◆ DIRECTIONS
Copy every entry word for word. Skip the pictures.

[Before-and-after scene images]
++++++++++

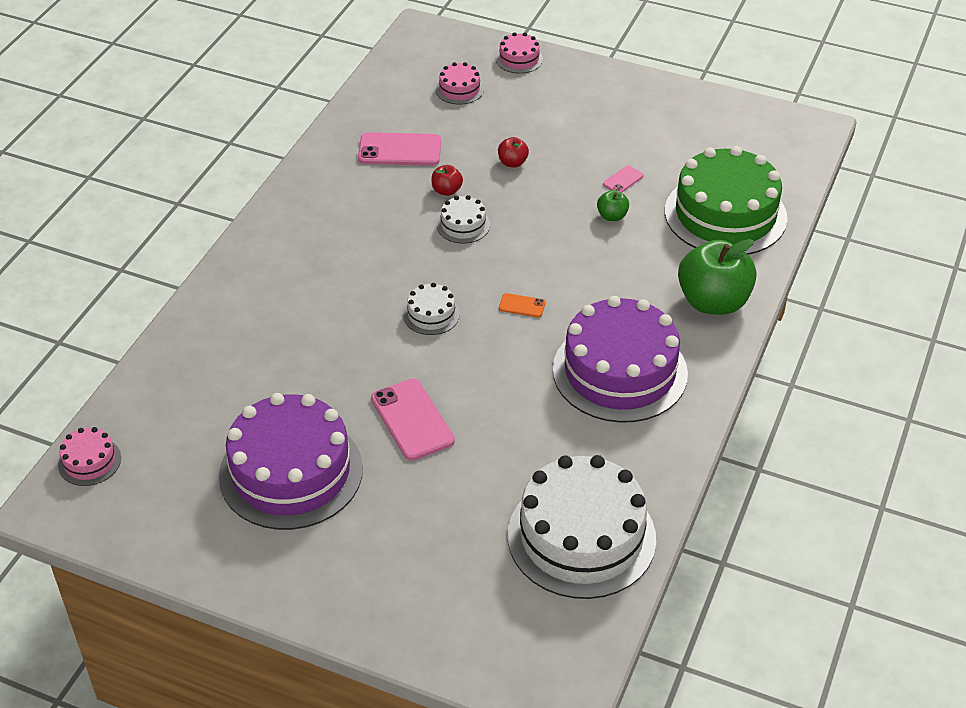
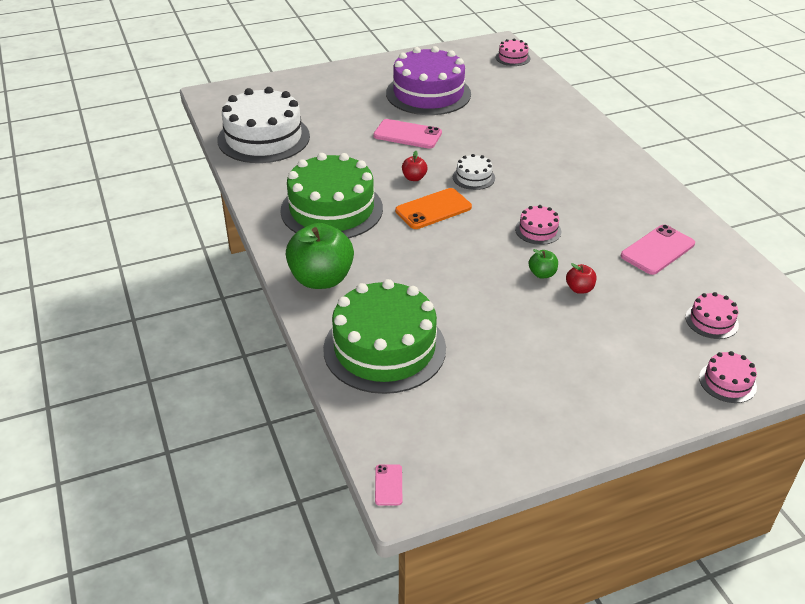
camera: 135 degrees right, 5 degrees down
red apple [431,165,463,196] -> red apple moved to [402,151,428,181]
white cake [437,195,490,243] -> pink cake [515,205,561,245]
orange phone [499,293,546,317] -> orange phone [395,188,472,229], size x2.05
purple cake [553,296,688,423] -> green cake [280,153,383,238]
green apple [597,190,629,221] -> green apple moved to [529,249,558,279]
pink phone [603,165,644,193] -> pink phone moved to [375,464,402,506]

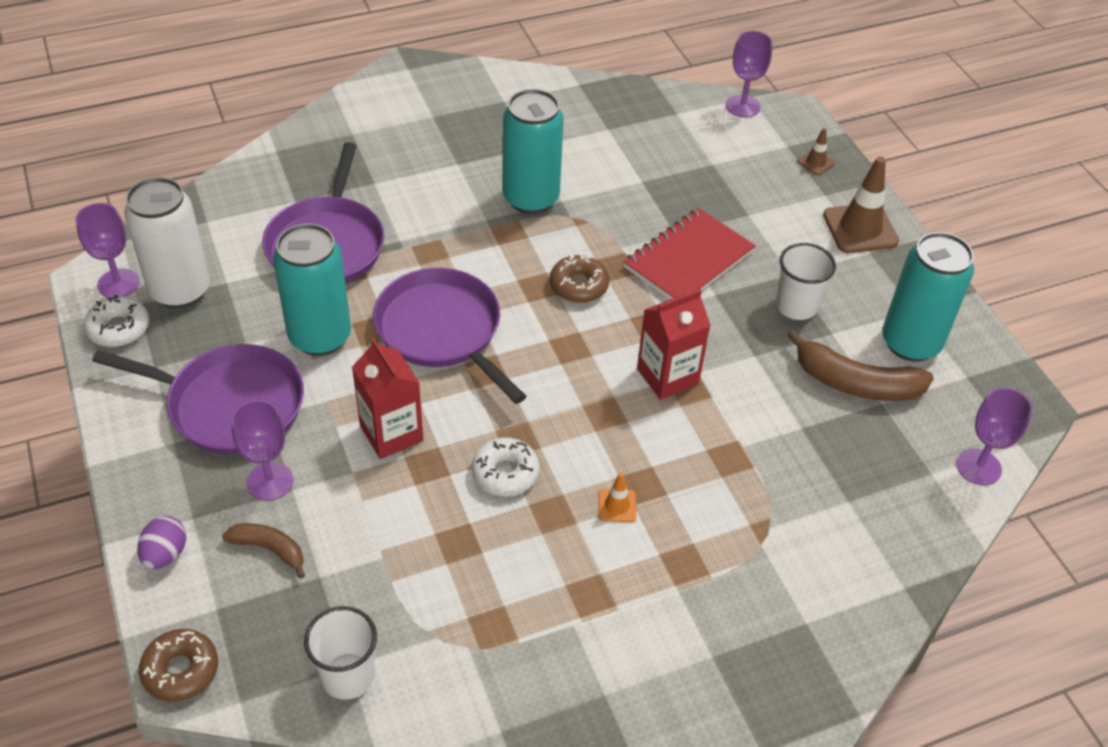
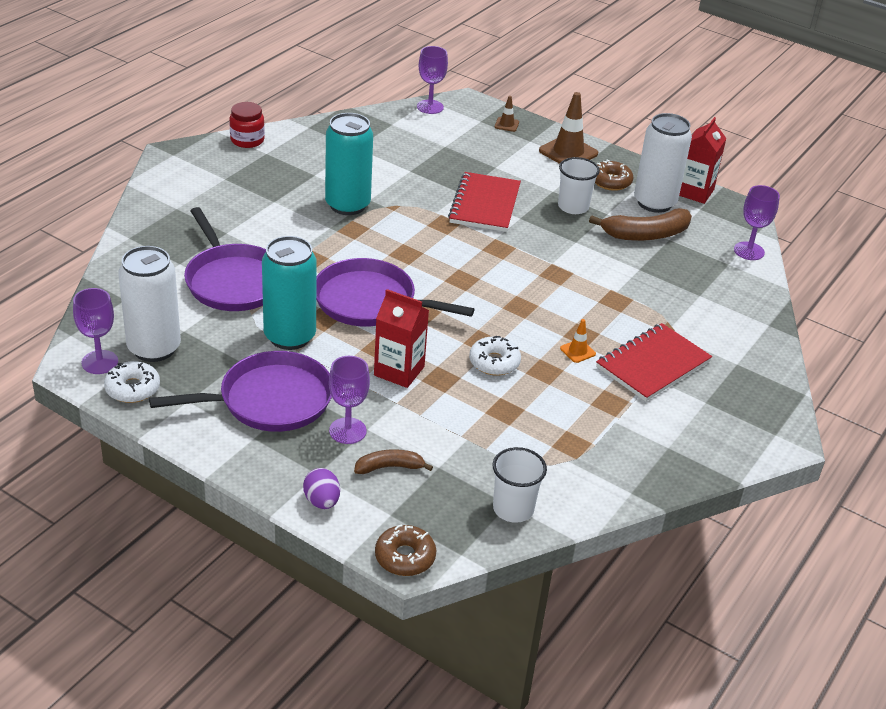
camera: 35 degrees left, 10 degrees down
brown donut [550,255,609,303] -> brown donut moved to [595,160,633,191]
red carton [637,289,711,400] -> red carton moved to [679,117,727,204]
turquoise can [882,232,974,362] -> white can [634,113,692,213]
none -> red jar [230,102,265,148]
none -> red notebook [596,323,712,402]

++++++++++

◆ SOLUTION TO THE EXERCISE
camera: 135 degrees right, 5 degrees down
red apple [431,165,463,196] -> red apple moved to [402,151,428,181]
white cake [437,195,490,243] -> pink cake [515,205,561,245]
orange phone [499,293,546,317] -> orange phone [395,188,472,229], size x2.05
purple cake [553,296,688,423] -> green cake [280,153,383,238]
green apple [597,190,629,221] -> green apple moved to [529,249,558,279]
pink phone [603,165,644,193] -> pink phone moved to [375,464,402,506]

camera: 35 degrees left, 10 degrees down
brown donut [550,255,609,303] -> brown donut moved to [595,160,633,191]
red carton [637,289,711,400] -> red carton moved to [679,117,727,204]
turquoise can [882,232,974,362] -> white can [634,113,692,213]
none -> red jar [230,102,265,148]
none -> red notebook [596,323,712,402]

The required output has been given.